→ Written exercise:
Please find every line in the listing below that contains the string "tuplet", matching case exactly, and copy each of those lines.

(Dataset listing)
▬▬▬▬▬▬▬▬▬▬

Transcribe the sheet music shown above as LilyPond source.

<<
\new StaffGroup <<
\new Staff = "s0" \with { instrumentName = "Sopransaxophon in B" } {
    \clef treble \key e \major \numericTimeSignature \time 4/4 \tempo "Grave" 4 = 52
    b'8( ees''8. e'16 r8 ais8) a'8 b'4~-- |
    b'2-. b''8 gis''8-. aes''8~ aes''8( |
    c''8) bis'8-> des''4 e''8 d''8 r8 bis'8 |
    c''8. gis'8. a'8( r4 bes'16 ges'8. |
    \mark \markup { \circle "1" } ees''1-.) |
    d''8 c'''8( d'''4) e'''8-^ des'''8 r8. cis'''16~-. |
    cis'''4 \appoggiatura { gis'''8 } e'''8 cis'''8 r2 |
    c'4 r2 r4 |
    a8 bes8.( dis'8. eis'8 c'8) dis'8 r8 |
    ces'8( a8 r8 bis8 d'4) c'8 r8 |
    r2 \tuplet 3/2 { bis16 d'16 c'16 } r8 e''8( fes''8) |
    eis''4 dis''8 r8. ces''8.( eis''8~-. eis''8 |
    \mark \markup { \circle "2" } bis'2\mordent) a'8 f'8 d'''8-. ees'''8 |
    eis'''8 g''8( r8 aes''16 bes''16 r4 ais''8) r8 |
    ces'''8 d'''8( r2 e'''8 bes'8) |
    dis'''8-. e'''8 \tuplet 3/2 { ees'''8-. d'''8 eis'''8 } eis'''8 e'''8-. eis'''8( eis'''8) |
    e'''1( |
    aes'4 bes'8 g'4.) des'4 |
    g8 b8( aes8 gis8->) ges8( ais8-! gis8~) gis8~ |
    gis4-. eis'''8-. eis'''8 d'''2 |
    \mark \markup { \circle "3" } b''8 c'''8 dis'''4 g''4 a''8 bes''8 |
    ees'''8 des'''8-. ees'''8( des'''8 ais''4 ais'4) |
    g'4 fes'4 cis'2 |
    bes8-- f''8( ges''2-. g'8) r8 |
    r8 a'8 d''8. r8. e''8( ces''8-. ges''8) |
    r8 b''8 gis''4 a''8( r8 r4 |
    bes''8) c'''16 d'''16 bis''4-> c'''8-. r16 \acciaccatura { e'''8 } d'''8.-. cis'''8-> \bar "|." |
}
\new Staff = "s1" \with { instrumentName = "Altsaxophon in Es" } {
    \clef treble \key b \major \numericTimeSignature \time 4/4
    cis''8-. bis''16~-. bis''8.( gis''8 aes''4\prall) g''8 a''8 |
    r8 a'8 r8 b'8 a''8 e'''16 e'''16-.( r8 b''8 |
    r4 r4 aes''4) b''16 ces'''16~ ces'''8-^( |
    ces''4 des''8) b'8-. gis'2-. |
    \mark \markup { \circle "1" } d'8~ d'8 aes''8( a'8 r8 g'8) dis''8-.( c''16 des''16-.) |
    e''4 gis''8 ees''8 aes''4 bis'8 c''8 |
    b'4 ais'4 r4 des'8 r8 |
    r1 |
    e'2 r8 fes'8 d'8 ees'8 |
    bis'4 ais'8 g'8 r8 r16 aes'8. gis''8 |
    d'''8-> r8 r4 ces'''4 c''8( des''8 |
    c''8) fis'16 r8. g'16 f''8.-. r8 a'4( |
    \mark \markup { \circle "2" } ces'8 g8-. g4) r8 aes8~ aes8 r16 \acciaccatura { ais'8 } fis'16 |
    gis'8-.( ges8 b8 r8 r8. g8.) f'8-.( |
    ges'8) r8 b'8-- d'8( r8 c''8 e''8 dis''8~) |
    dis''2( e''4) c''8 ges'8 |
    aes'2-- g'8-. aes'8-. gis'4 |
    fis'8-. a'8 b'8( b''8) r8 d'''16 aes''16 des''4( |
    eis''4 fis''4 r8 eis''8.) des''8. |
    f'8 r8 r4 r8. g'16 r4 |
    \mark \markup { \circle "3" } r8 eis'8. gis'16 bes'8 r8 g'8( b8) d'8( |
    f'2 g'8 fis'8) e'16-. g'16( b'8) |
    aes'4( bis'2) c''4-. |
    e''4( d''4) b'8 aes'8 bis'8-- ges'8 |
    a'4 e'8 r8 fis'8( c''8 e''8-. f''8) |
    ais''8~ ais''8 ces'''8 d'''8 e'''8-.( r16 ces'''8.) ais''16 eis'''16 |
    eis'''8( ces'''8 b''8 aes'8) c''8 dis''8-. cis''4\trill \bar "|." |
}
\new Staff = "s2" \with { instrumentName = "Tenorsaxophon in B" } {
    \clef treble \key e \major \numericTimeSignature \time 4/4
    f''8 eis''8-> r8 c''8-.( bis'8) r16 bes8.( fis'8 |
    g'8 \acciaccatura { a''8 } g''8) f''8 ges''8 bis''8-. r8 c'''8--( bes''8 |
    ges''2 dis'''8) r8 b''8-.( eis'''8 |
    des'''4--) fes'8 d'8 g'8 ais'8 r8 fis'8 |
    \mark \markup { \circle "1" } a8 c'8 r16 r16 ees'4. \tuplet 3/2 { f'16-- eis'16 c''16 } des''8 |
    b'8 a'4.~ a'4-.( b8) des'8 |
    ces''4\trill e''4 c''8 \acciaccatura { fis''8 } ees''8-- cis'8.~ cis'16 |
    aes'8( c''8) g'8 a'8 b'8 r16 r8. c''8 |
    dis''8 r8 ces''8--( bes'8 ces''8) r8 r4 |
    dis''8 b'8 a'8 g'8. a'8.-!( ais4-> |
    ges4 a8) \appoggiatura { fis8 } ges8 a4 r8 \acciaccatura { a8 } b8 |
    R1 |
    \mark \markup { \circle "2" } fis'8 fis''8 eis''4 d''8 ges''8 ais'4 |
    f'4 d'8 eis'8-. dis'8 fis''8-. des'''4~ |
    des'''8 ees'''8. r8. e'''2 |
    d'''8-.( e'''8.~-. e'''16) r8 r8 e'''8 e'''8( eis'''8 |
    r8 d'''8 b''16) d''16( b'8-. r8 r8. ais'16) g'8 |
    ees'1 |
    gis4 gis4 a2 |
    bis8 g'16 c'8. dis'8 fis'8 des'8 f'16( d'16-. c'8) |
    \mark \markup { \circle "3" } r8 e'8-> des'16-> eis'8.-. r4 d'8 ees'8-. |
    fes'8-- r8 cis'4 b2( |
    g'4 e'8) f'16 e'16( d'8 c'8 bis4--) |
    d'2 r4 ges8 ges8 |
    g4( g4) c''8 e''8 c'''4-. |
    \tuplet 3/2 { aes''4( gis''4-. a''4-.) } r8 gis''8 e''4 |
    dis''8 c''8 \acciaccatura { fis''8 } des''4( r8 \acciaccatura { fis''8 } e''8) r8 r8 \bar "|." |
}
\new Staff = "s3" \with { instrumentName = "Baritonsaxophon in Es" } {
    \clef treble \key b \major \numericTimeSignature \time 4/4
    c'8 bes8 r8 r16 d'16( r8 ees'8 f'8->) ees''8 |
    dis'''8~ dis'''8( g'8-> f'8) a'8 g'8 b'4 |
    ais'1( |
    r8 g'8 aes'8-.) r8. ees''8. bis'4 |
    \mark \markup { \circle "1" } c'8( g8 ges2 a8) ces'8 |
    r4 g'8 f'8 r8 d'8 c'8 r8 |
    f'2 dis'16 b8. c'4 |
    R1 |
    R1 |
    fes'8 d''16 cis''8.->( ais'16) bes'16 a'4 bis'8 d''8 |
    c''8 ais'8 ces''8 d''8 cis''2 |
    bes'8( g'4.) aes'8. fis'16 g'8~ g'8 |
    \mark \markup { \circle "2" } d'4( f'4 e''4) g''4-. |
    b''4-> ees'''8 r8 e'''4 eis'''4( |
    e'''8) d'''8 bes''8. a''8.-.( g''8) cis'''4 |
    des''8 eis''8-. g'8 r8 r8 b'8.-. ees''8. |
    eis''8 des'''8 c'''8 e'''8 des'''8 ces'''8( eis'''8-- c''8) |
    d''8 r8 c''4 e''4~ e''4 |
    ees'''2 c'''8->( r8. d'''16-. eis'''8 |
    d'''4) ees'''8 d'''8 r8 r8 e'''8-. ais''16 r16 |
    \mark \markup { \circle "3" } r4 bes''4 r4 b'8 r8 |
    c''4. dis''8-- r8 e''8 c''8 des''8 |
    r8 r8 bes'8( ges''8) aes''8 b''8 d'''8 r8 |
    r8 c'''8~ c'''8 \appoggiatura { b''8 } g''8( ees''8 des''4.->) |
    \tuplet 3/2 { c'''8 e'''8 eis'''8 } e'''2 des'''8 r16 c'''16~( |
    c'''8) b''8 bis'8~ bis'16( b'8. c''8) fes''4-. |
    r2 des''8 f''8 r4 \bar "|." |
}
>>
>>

▬▬▬▬▬▬▬▬▬▬

→ Answer below:
    r2 \tuplet 3/2 { bis16 d'16 c'16 } r8 e''8( fes''8) |
    dis'''8-. e'''8 \tuplet 3/2 { ees'''8-. d'''8 eis'''8 } eis'''8 e'''8-. eis'''8( eis'''8) |
    \mark \markup { \circle "1" } a8 c'8 r16 r16 ees'4. \tuplet 3/2 { f'16-- eis'16 c''16 } des''8 |
    \tuplet 3/2 { aes''4( gis''4-. a''4-.) } r8 gis''8 e''4 |
    \tuplet 3/2 { c'''8 e'''8 eis'''8 } e'''2 des'''8 r16 c'''16~( |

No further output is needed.